### Problem
The records below are to be transcribed word for word.

### Input
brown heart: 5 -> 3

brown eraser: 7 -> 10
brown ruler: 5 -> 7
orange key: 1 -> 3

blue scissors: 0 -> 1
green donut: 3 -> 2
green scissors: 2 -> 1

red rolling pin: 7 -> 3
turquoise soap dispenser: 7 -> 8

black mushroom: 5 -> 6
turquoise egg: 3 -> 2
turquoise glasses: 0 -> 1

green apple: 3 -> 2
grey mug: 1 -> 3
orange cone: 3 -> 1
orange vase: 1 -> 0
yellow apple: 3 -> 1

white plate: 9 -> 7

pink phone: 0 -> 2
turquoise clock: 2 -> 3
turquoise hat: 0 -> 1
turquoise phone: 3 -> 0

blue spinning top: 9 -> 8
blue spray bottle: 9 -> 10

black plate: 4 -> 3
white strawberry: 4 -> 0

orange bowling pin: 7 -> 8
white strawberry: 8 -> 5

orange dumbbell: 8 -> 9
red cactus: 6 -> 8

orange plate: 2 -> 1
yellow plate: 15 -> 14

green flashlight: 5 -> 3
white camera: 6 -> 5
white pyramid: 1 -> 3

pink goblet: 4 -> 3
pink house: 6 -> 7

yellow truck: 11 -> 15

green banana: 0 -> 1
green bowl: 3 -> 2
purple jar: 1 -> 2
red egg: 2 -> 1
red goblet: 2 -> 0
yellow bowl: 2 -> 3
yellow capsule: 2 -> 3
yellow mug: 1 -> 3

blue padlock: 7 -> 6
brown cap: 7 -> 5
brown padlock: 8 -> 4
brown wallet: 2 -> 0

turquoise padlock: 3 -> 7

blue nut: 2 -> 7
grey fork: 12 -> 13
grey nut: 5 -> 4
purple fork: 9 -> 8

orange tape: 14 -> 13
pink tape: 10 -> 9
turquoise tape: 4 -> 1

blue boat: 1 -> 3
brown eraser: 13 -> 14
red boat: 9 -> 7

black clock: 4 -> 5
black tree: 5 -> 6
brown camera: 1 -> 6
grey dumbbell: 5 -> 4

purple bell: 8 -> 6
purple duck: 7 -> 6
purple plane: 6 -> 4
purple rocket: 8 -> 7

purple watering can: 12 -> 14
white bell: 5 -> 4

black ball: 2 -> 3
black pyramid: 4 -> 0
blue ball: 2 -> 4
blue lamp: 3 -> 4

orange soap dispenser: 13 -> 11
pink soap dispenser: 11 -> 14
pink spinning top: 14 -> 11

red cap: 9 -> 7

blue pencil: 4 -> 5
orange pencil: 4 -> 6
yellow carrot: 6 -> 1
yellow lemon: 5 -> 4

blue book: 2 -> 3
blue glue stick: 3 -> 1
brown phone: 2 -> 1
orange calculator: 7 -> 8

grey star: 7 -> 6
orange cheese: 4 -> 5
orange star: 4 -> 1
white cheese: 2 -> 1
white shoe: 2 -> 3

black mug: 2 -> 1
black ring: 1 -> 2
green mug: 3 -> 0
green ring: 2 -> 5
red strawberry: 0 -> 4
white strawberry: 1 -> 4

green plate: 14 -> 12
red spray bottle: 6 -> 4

### Solution to this problem
brown heart: 5 -> 3

brown eraser: 7 -> 10
brown ruler: 5 -> 7
orange key: 1 -> 3

blue scissors: 0 -> 1
green donut: 3 -> 2
green scissors: 2 -> 1

red rolling pin: 7 -> 3
turquoise soap dispenser: 7 -> 8

black mushroom: 5 -> 6
turquoise egg: 3 -> 2
turquoise glasses: 0 -> 1

green apple: 3 -> 2
grey mug: 1 -> 3
orange cone: 3 -> 1
orange vase: 1 -> 0
yellow apple: 3 -> 1

white plate: 9 -> 7

pink phone: 0 -> 2
turquoise clock: 2 -> 3
turquoise hat: 0 -> 1
turquoise phone: 3 -> 0

blue spinning top: 9 -> 8
blue spray bottle: 9 -> 10

black plate: 4 -> 3
white strawberry: 4 -> 0

orange bowling pin: 7 -> 8
white strawberry: 8 -> 5

orange dumbbell: 8 -> 9
red cactus: 6 -> 8

orange plate: 2 -> 1
yellow plate: 15 -> 14

green flashlight: 5 -> 3
white camera: 6 -> 5
white pyramid: 1 -> 3

pink goblet: 4 -> 3
pink house: 6 -> 7

yellow truck: 11 -> 15

green banana: 0 -> 1
green bowl: 3 -> 2
purple jar: 1 -> 2
red egg: 2 -> 1
red goblet: 2 -> 0
yellow bowl: 2 -> 3
yellow capsule: 2 -> 3
yellow mug: 1 -> 3

blue padlock: 7 -> 6
brown cap: 7 -> 5
brown padlock: 8 -> 4
brown wallet: 2 -> 0

turquoise padlock: 3 -> 7

blue nut: 2 -> 7
grey fork: 12 -> 13
grey nut: 5 -> 4
purple fork: 9 -> 8

orange tape: 14 -> 13
pink tape: 10 -> 9
turquoise tape: 4 -> 1

blue boat: 1 -> 3
brown eraser: 13 -> 14
red boat: 9 -> 7

black clock: 4 -> 5
black tree: 5 -> 6
brown camera: 1 -> 6
grey dumbbell: 5 -> 4

purple bell: 8 -> 6
purple duck: 7 -> 6
purple plane: 6 -> 4
purple rocket: 8 -> 7

purple watering can: 12 -> 14
white bell: 5 -> 4

black ball: 2 -> 3
black pyramid: 4 -> 0
blue ball: 2 -> 4
blue lamp: 3 -> 4

orange soap dispenser: 13 -> 11
pink soap dispenser: 11 -> 14
pink spinning top: 14 -> 11

red cap: 9 -> 7

blue pencil: 4 -> 5
orange pencil: 4 -> 6
yellow carrot: 6 -> 1
yellow lemon: 5 -> 4

blue book: 2 -> 3
blue glue stick: 3 -> 1
brown phone: 2 -> 1
orange calculator: 7 -> 8

grey star: 7 -> 6
orange cheese: 4 -> 5
orange star: 4 -> 1
white cheese: 2 -> 1
white shoe: 2 -> 3

black mug: 2 -> 1
black ring: 1 -> 2
green mug: 3 -> 0
green ring: 2 -> 5
red strawberry: 0 -> 4
white strawberry: 1 -> 4

green plate: 14 -> 12
red spray bottle: 6 -> 4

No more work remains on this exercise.